**GOAL OF THE EXERCISE**
Scan the lines below for the string "orange" and report how many lines contain it, giving only the number.

**EXERCISE MATERIALS**
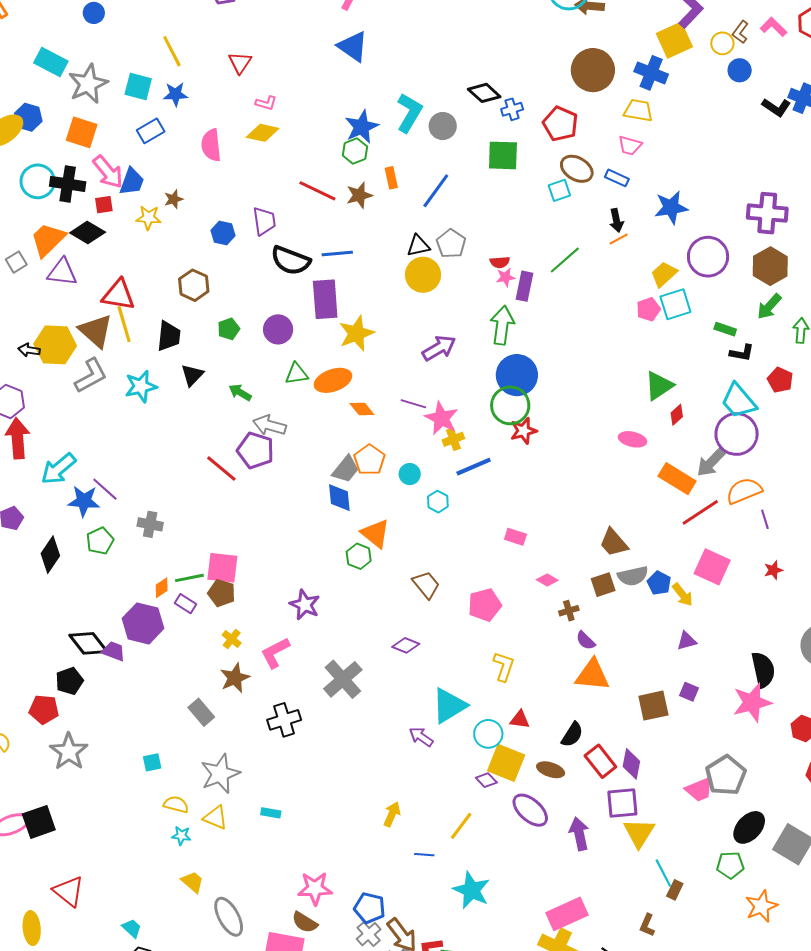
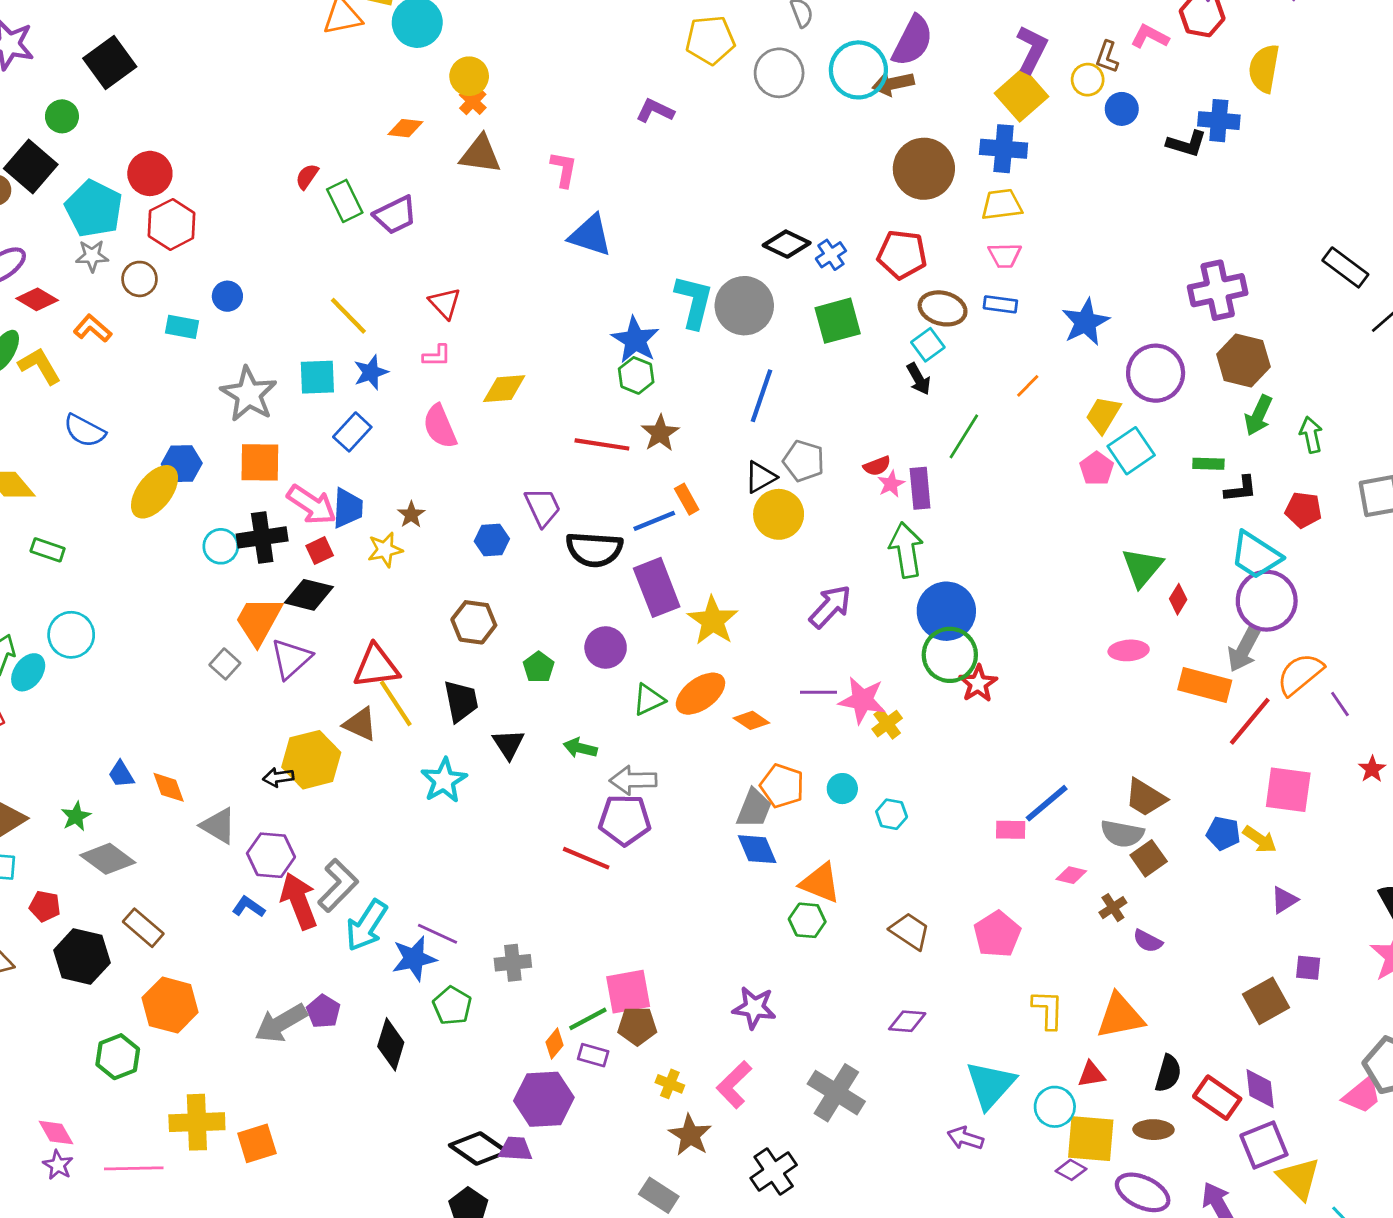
cyan rectangle: (51, 62) -> (182, 327), moved, size x0.7
pink L-shape: (266, 103) -> (437, 356), moved
gray circle: (443, 126) -> (744, 306), size x1.5
orange rectangle: (391, 178) -> (687, 499), moved
cyan circle: (38, 181) -> (221, 546), size x0.7
black arrow: (616, 220) -> (919, 379), moved
purple triangle: (62, 272) -> (291, 659), turned -32
brown triangle: (96, 331) -> (360, 724), size x0.7
gray L-shape: (91, 376) -> (338, 885), moved
blue line: (474, 467) -> (1047, 803), moved
gray semicircle: (633, 576) -> (1122, 834), moved, turned 40
orange triangle: (592, 675) -> (1120, 1016), moved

**PROBLEM SOLUTION**
2